__Exercise requirements__.
Search the data below for "truck" and report how many lines contain it, with no other text.

__Materials provided__.
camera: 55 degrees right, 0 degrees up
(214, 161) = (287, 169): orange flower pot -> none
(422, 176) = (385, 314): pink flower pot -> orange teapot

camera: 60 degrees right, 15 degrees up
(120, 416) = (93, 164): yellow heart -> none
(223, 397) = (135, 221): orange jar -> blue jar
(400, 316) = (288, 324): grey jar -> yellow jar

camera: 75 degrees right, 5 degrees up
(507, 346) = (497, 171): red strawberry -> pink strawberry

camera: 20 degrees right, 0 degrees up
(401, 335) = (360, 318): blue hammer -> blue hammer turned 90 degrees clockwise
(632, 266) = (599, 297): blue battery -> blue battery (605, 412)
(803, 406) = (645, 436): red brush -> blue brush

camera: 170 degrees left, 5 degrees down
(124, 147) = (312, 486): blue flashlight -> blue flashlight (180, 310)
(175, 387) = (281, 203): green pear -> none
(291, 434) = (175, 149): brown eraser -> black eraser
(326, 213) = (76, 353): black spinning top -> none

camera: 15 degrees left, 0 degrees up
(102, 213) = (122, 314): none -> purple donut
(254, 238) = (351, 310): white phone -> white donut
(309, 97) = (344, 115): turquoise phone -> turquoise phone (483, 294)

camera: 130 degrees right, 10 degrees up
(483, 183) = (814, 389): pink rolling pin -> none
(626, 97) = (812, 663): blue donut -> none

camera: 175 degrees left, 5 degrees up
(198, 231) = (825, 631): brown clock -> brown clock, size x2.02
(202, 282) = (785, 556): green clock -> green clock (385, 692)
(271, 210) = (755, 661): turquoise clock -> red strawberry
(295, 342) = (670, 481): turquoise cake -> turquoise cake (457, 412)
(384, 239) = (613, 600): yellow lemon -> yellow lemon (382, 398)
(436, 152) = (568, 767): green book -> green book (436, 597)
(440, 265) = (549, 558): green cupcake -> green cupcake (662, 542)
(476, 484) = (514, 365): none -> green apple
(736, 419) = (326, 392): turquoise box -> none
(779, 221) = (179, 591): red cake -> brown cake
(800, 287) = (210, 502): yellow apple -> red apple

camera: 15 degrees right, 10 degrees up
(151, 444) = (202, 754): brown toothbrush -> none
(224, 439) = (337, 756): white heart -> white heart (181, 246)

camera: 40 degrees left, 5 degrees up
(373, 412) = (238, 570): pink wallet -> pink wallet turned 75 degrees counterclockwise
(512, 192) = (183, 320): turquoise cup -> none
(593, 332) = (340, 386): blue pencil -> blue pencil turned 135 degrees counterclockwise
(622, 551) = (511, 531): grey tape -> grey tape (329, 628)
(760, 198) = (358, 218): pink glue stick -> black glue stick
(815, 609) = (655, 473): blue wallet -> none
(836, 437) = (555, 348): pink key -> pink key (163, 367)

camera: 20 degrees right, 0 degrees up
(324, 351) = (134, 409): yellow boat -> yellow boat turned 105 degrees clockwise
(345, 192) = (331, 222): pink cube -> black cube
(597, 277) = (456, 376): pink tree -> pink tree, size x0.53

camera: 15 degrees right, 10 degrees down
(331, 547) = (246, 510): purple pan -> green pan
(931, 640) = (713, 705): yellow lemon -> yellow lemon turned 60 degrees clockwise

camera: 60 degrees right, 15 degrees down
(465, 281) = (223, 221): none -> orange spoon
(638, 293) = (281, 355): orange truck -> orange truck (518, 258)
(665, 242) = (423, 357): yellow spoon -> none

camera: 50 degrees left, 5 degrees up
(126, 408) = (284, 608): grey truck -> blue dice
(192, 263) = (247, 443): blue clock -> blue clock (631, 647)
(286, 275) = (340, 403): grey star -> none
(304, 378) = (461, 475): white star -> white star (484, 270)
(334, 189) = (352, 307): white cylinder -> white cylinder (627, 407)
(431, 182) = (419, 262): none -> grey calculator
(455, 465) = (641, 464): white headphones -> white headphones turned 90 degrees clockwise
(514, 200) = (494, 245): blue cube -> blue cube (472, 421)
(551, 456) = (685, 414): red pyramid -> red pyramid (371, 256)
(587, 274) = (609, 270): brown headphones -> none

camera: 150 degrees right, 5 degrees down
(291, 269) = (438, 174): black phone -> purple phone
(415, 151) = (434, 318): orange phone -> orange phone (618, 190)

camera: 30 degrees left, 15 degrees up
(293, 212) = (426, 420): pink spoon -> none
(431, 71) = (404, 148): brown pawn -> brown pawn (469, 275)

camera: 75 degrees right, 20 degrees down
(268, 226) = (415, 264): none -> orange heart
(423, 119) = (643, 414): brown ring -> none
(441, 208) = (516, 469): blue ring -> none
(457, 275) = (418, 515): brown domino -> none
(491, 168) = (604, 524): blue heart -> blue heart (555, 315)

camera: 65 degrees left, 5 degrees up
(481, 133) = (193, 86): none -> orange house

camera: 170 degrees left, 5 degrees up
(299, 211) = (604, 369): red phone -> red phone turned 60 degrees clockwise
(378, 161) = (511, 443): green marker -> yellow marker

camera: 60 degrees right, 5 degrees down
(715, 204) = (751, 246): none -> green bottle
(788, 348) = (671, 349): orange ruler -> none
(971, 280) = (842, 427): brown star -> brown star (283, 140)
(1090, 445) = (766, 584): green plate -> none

__Written response__.
2